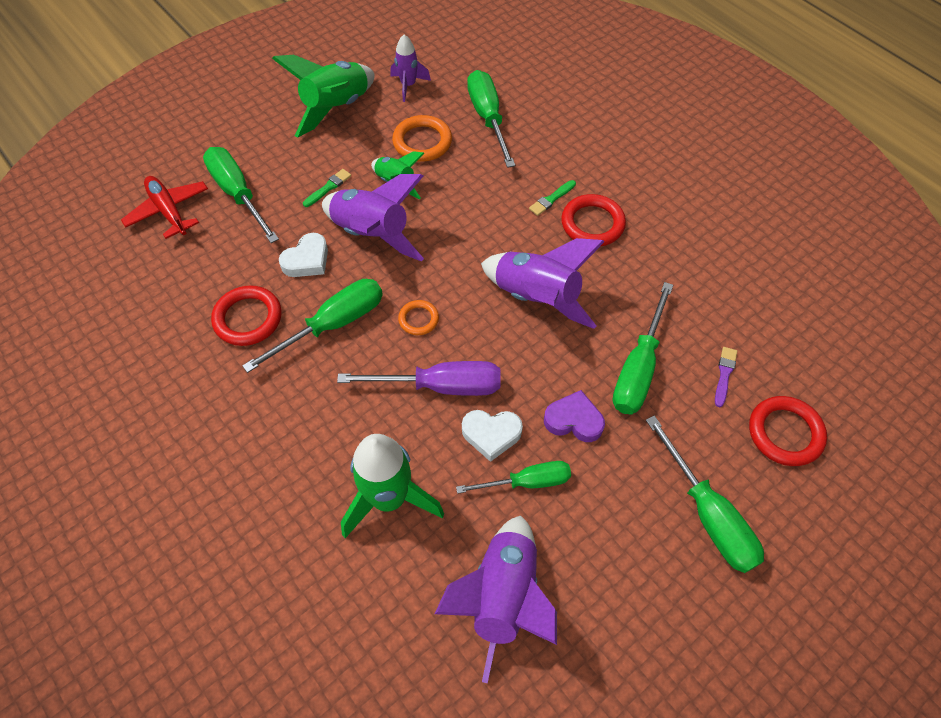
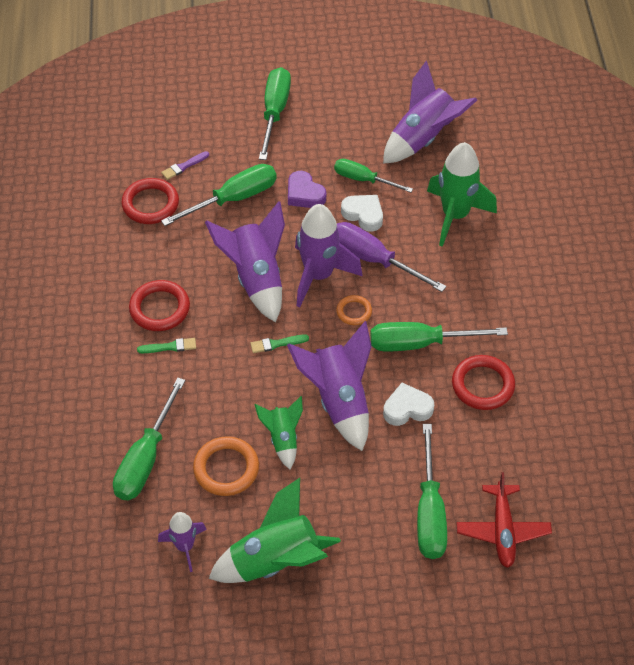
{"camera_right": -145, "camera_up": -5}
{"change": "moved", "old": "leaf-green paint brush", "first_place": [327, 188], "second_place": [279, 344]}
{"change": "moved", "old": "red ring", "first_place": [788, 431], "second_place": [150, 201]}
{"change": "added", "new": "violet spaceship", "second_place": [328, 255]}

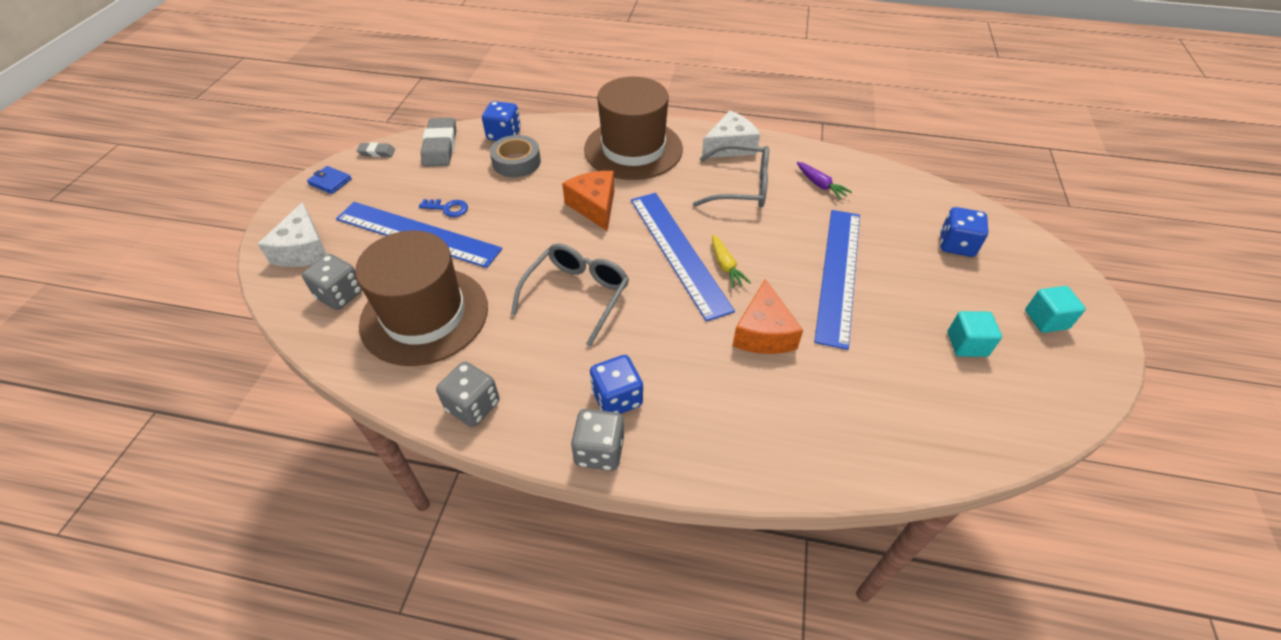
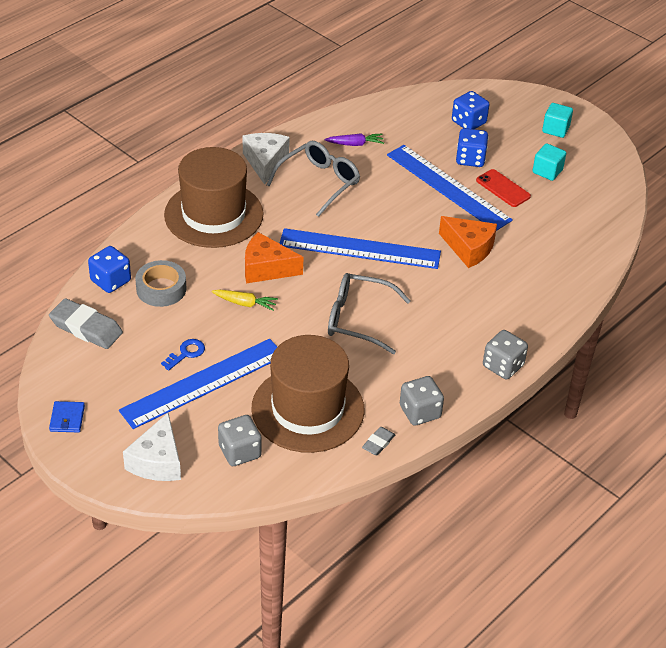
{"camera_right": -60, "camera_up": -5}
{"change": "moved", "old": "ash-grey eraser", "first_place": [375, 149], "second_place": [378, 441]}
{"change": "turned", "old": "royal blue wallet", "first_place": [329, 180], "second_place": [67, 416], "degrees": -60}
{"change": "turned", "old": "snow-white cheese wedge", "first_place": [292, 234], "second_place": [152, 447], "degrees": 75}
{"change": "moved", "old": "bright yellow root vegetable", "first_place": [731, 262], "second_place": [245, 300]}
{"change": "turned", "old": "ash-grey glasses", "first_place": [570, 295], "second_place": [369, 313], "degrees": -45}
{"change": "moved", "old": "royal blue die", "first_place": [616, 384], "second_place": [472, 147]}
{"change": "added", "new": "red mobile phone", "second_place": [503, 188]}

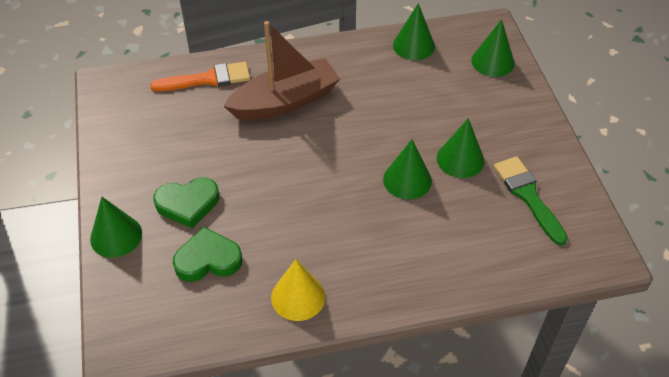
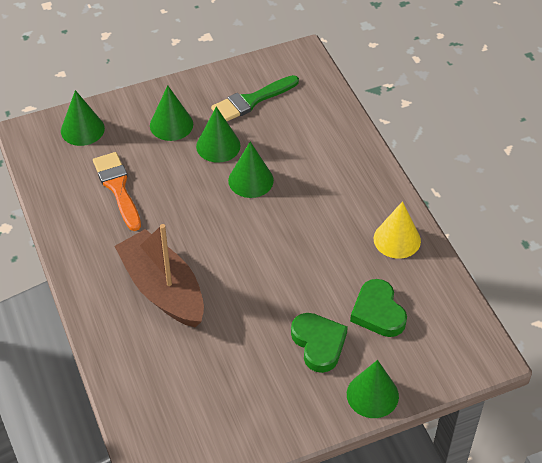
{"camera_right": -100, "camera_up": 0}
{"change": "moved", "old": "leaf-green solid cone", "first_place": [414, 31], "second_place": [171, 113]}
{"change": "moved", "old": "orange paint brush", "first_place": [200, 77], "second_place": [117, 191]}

= = = =

What is being asked:
Once the pictures are set aside, repeat the data above exactly.

Written solution:
{"camera_right": -145, "camera_up": -5}
{"change": "moved", "old": "leaf-green paint brush", "first_place": [327, 188], "second_place": [279, 344]}
{"change": "moved", "old": "red ring", "first_place": [788, 431], "second_place": [150, 201]}
{"change": "added", "new": "violet spaceship", "second_place": [328, 255]}

{"camera_right": -60, "camera_up": -5}
{"change": "moved", "old": "ash-grey eraser", "first_place": [375, 149], "second_place": [378, 441]}
{"change": "turned", "old": "royal blue wallet", "first_place": [329, 180], "second_place": [67, 416], "degrees": -60}
{"change": "turned", "old": "snow-white cheese wedge", "first_place": [292, 234], "second_place": [152, 447], "degrees": 75}
{"change": "moved", "old": "bright yellow root vegetable", "first_place": [731, 262], "second_place": [245, 300]}
{"change": "turned", "old": "ash-grey glasses", "first_place": [570, 295], "second_place": [369, 313], "degrees": -45}
{"change": "moved", "old": "royal blue die", "first_place": [616, 384], "second_place": [472, 147]}
{"change": "added", "new": "red mobile phone", "second_place": [503, 188]}

{"camera_right": -100, "camera_up": 0}
{"change": "moved", "old": "leaf-green solid cone", "first_place": [414, 31], "second_place": [171, 113]}
{"change": "moved", "old": "orange paint brush", "first_place": [200, 77], "second_place": [117, 191]}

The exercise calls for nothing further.